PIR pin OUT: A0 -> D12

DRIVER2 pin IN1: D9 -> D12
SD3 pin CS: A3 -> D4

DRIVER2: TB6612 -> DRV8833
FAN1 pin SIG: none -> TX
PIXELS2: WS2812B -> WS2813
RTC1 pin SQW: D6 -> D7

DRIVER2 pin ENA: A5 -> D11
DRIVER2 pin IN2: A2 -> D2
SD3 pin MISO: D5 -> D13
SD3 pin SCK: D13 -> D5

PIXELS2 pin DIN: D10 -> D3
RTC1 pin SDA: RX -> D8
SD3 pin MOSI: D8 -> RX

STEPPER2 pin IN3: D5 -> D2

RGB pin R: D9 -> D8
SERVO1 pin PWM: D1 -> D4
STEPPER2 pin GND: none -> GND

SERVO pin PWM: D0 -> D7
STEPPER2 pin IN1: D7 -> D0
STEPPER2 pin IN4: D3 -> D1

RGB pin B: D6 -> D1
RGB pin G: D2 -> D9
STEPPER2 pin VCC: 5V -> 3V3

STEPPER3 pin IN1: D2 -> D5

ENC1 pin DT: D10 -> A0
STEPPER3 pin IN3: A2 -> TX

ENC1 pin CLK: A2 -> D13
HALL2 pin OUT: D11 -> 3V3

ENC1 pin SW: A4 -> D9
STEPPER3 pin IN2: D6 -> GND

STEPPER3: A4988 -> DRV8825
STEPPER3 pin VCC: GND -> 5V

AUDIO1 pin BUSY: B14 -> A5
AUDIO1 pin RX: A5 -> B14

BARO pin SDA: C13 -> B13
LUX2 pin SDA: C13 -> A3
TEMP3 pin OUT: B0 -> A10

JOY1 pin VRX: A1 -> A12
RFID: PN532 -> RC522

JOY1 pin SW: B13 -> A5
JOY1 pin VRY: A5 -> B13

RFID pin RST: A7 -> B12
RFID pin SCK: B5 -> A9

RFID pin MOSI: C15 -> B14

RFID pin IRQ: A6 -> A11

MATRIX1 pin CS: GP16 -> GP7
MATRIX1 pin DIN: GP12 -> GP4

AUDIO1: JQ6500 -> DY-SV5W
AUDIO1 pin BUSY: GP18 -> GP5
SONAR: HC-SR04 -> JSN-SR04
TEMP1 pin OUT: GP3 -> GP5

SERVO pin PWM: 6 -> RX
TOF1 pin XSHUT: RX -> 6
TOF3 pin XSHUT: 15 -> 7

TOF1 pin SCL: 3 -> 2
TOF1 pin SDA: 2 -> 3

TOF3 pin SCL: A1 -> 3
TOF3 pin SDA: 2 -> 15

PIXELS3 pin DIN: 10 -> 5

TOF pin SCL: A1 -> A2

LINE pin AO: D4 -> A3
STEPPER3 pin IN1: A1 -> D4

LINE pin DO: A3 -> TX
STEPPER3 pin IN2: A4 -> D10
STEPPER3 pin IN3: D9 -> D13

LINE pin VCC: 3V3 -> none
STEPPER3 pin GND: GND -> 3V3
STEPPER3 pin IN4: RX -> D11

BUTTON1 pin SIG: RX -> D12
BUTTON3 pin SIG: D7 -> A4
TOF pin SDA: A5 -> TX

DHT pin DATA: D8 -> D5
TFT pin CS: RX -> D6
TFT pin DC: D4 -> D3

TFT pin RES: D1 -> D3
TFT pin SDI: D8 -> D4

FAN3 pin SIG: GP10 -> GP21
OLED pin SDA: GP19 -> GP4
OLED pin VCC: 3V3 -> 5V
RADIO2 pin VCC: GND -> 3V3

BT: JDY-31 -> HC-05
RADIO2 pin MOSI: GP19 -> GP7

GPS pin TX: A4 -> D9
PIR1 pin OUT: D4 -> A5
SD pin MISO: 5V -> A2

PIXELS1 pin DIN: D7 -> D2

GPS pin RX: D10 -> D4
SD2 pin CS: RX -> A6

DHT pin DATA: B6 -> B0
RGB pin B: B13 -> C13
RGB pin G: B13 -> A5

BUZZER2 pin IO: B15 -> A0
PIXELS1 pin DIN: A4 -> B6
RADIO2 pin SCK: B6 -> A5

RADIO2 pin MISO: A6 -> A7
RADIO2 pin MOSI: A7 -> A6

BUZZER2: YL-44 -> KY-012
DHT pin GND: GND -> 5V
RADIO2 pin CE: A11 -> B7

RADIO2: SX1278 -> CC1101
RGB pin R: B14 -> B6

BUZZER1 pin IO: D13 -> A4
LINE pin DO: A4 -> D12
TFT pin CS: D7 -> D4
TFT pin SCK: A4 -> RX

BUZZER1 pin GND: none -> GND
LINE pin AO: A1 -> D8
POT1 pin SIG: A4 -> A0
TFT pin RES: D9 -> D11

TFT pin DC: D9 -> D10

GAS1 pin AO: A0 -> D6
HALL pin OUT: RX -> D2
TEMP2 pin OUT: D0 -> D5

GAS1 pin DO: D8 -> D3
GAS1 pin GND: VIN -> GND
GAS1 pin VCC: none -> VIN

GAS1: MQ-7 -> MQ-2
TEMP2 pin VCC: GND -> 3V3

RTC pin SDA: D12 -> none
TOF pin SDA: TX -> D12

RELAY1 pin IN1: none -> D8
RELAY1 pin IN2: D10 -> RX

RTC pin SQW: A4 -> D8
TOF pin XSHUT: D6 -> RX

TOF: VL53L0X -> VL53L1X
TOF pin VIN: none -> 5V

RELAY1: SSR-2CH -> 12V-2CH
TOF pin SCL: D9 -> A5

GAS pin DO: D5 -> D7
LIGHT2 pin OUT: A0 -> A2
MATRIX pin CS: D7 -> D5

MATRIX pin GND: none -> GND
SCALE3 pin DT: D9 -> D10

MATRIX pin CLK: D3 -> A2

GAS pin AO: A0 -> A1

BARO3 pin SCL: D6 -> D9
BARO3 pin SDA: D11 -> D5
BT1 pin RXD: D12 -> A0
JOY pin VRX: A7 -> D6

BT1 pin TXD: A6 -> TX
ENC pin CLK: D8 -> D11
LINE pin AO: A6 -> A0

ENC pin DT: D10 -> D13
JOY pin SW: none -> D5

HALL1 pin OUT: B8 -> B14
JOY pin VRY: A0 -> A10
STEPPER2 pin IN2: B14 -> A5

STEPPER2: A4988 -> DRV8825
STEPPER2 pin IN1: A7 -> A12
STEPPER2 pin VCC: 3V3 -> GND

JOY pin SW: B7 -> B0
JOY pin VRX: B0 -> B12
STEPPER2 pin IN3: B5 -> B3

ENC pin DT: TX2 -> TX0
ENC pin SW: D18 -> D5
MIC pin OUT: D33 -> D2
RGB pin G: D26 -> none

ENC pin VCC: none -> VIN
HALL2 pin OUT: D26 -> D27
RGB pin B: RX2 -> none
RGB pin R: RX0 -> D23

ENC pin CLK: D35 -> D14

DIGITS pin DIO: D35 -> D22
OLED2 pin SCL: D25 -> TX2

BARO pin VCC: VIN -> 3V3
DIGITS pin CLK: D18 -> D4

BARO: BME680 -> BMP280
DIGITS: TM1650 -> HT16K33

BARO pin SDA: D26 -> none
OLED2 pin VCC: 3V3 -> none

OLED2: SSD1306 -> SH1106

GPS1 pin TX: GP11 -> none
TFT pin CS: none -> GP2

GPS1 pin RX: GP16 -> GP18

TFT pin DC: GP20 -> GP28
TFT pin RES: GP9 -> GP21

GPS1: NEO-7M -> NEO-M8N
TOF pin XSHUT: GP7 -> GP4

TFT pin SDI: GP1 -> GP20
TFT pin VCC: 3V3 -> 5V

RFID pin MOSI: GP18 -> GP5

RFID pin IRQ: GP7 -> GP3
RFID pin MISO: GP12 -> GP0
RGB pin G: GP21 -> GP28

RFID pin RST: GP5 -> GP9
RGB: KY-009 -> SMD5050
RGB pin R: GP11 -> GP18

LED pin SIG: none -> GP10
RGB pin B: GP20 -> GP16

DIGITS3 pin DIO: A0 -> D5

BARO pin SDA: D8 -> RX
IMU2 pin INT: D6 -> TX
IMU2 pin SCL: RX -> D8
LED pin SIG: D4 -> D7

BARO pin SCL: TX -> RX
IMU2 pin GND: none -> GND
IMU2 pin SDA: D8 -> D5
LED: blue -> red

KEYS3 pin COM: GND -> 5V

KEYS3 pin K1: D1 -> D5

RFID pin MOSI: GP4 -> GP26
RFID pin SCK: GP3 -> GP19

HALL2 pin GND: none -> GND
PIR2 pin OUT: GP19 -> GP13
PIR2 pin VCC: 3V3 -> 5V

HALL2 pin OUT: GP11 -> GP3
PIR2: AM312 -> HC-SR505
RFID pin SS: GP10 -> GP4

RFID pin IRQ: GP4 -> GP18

◆ DIRECTIONS:
Copy out, exactly and alone, the lines of the entries above between the ones holding "ENC pin DT: TX2 -> TX0" and "OLED2 pin SCL: D25 -> TX2", inclusive.

◆ REPLY TO THE EXERCISE:
ENC pin DT: TX2 -> TX0
ENC pin SW: D18 -> D5
MIC pin OUT: D33 -> D2
RGB pin G: D26 -> none

ENC pin VCC: none -> VIN
HALL2 pin OUT: D26 -> D27
RGB pin B: RX2 -> none
RGB pin R: RX0 -> D23

ENC pin CLK: D35 -> D14

DIGITS pin DIO: D35 -> D22
OLED2 pin SCL: D25 -> TX2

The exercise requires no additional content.